── Material for the task
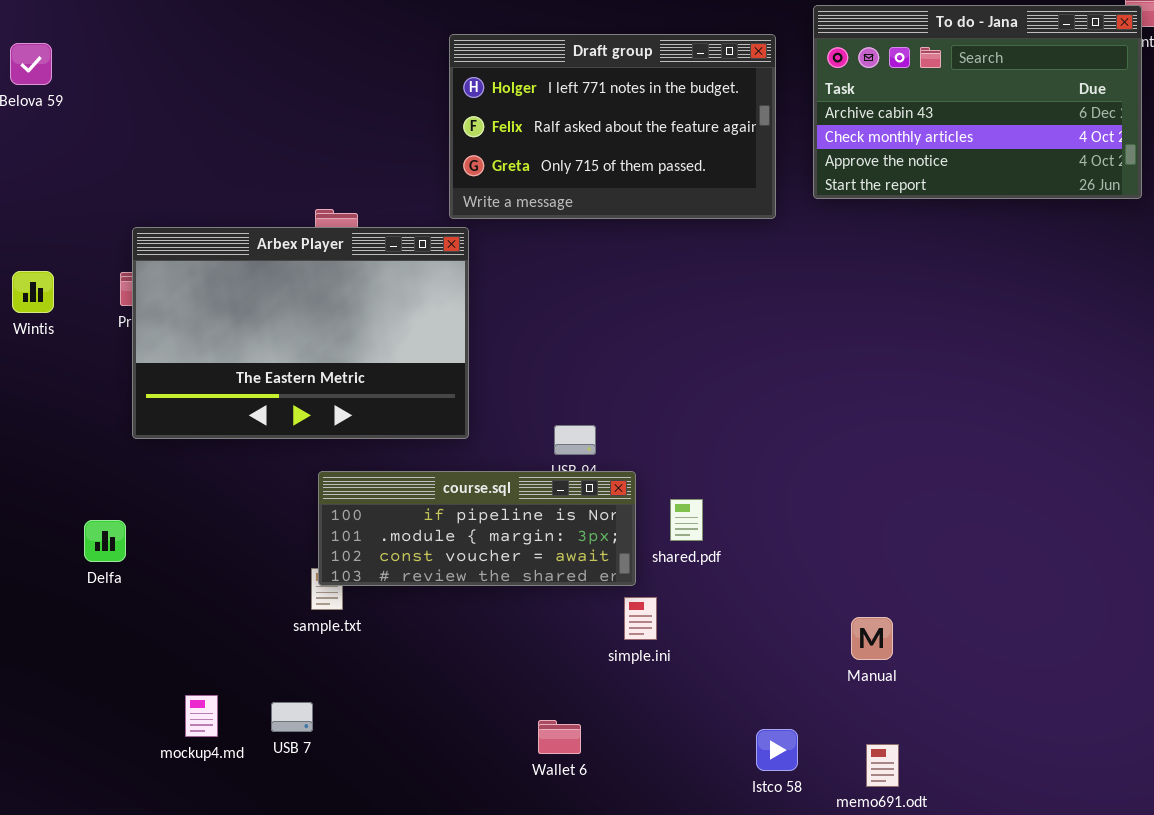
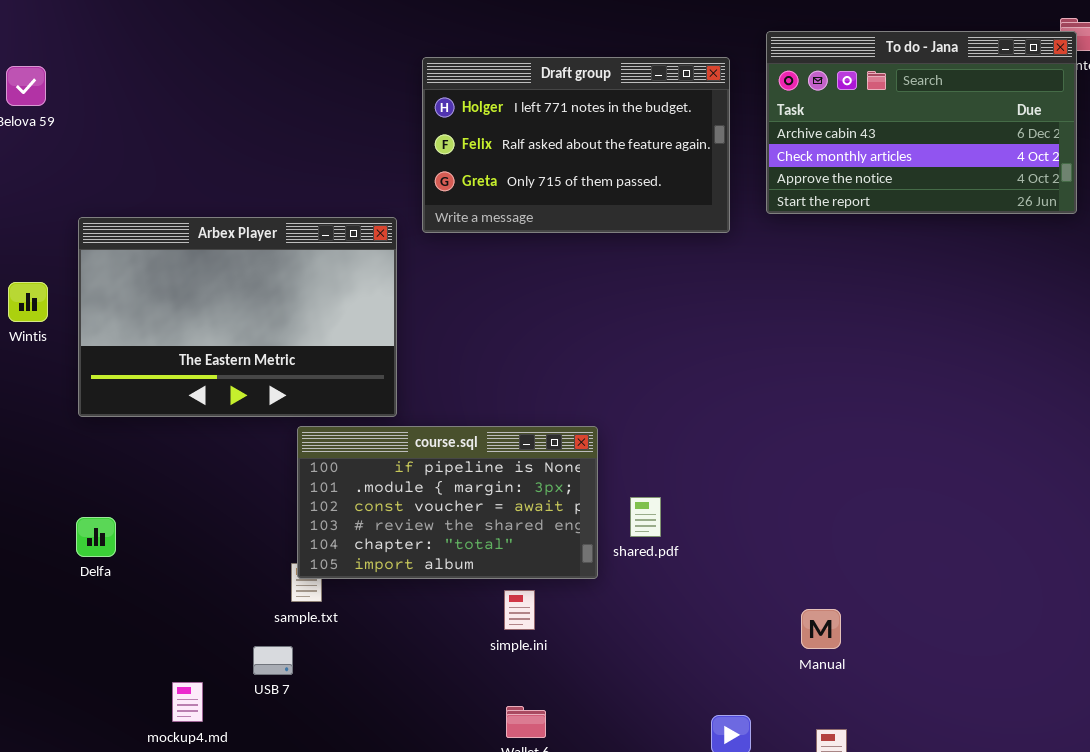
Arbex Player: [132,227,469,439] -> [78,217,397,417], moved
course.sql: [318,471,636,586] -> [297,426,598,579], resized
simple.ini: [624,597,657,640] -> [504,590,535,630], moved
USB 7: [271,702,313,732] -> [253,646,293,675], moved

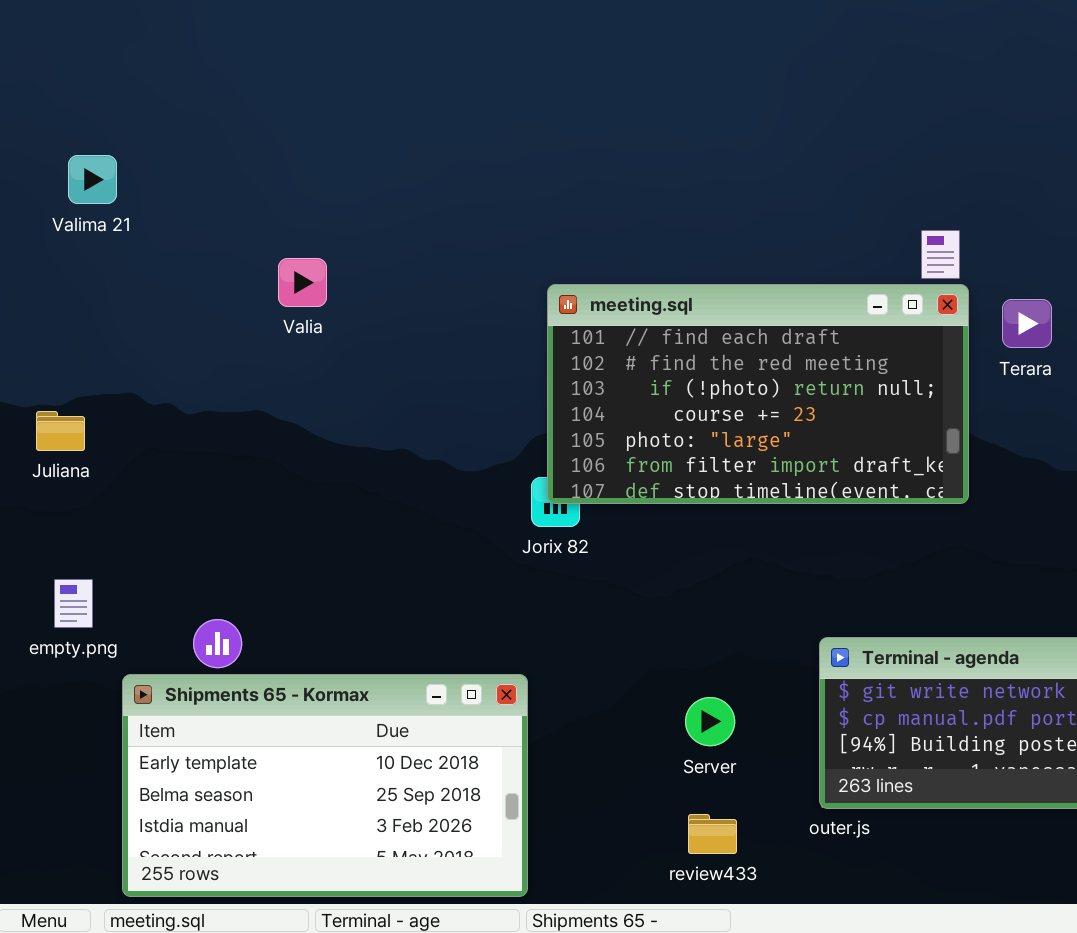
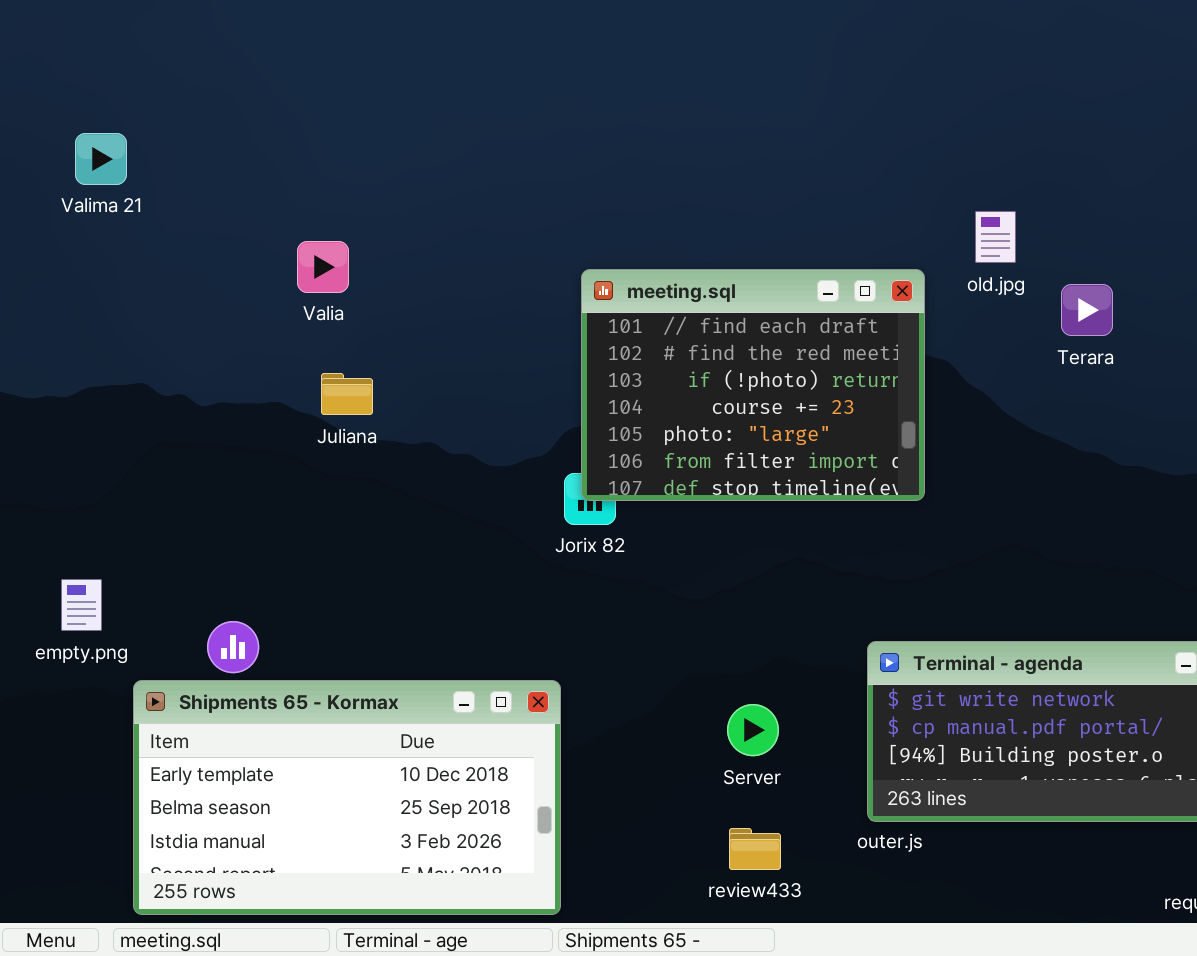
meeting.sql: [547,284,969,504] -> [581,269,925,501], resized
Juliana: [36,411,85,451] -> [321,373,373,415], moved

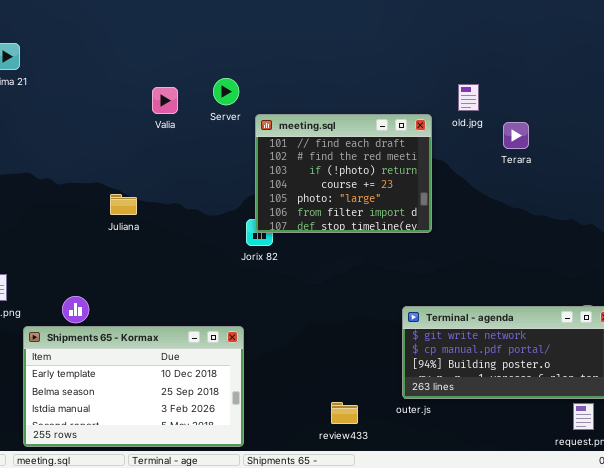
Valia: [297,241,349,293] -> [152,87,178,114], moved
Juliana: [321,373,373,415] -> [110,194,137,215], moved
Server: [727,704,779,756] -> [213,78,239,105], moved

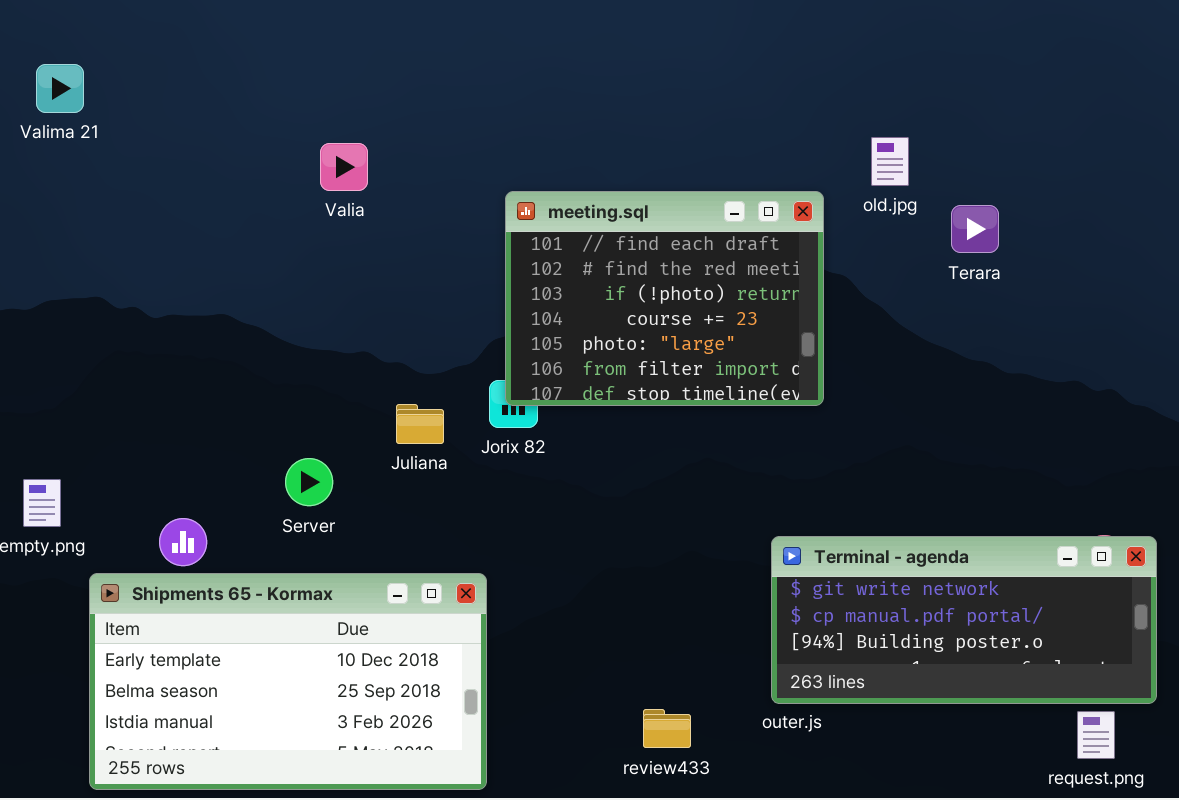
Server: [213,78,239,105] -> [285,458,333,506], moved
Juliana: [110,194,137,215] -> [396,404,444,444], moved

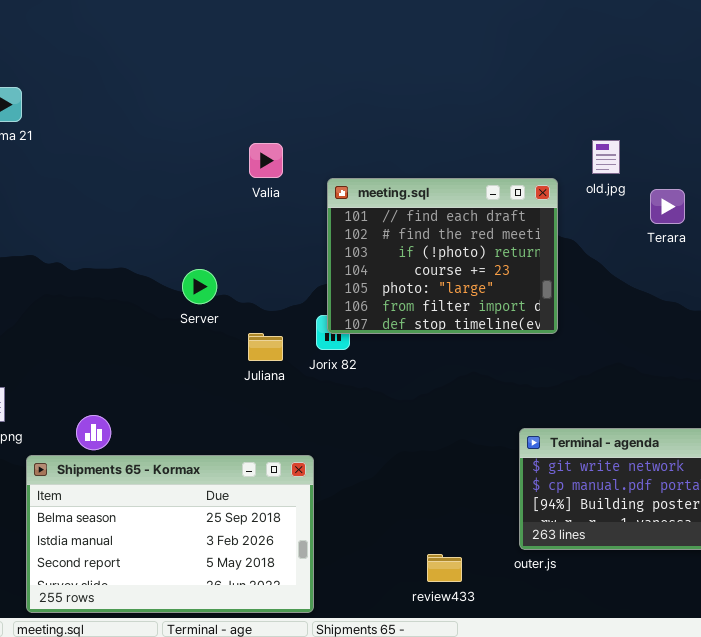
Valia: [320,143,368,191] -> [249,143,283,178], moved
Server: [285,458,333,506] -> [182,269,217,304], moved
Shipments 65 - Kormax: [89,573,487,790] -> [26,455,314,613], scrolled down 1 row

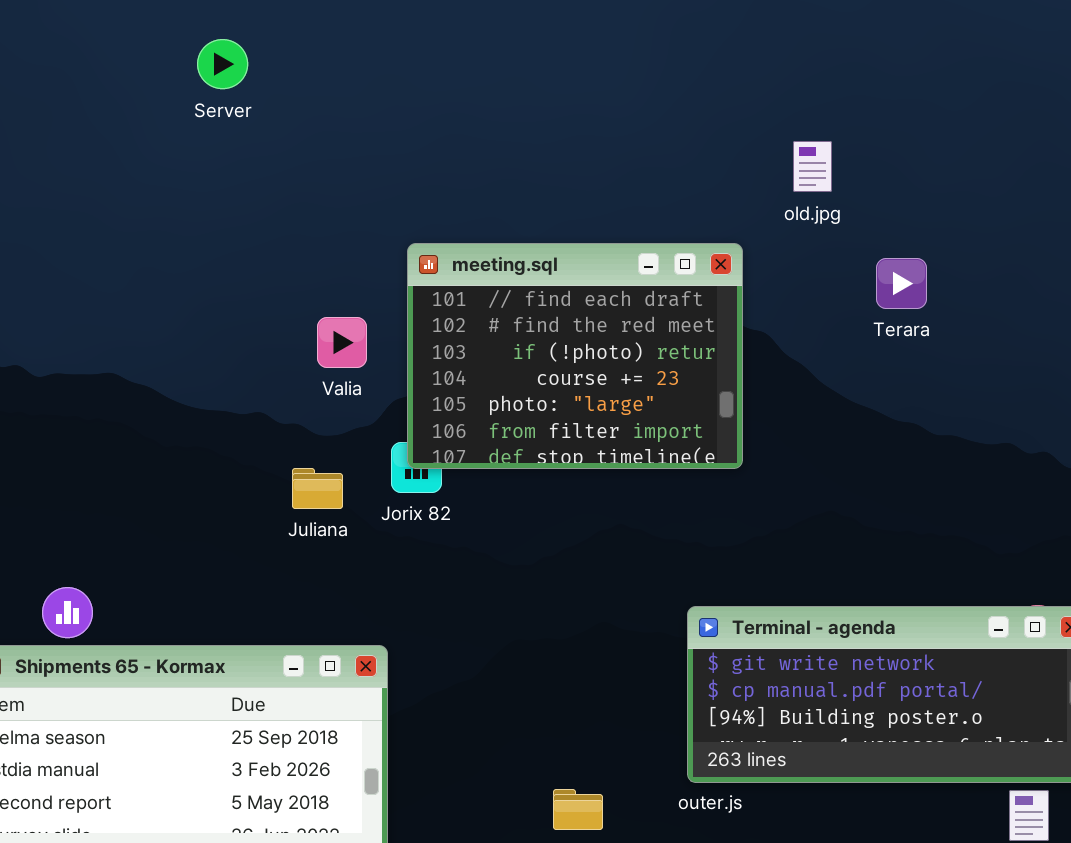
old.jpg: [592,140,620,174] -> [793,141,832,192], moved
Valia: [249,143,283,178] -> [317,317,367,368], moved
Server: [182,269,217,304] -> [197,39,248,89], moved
────
=== Goal of the exercise ===
Extract, without any images, the part of the material above that opens with the line containing "Valia: [320,143,368,191] ->" and closes with the line containing "Valia: [249,143,283,178] ->", both lines included.

=== Answer to this problem ===
Valia: [320,143,368,191] -> [249,143,283,178], moved
Server: [285,458,333,506] -> [182,269,217,304], moved
Shipments 65 - Kormax: [89,573,487,790] -> [26,455,314,613], scrolled down 1 row

old.jpg: [592,140,620,174] -> [793,141,832,192], moved
Valia: [249,143,283,178] -> [317,317,367,368], moved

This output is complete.